# Provided data

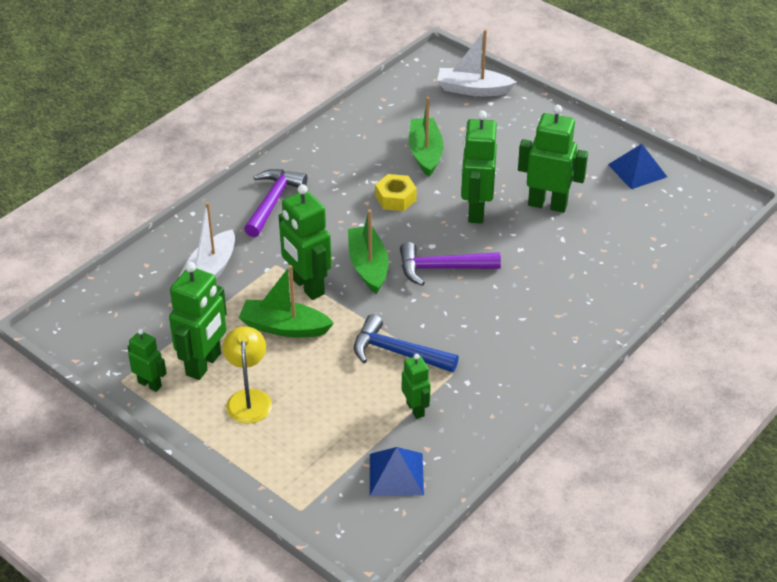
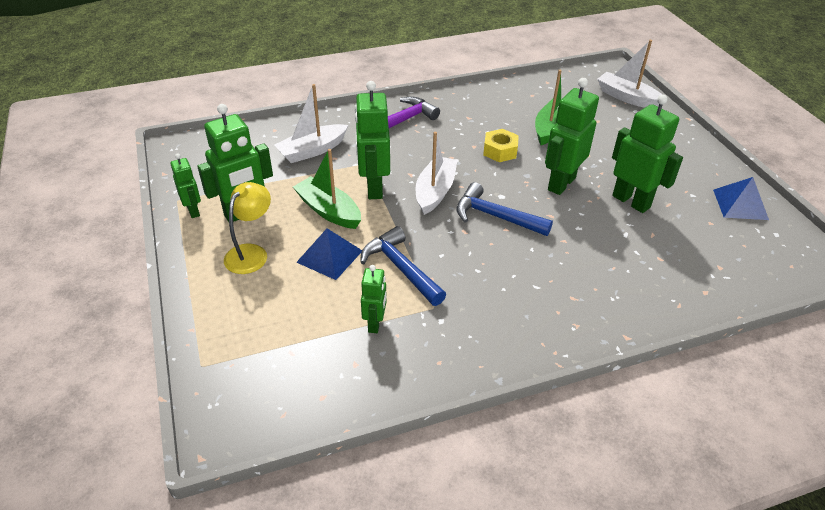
camera: 30 degrees right, 0 degrees up
(368, 266) = (435, 192): green boat -> white boat
(396, 474) = (308, 374): blue pyramid -> blue pyramid (329, 256)
(441, 268) = (495, 216): purple hammer -> blue hammer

# Your instructions
What belongs in the answer is the line with "(368, 266) = (435, 192): green" plus every later line of the listing, copied word for word and nothing besides.

# Answer to the problem
(368, 266) = (435, 192): green boat -> white boat
(396, 474) = (308, 374): blue pyramid -> blue pyramid (329, 256)
(441, 268) = (495, 216): purple hammer -> blue hammer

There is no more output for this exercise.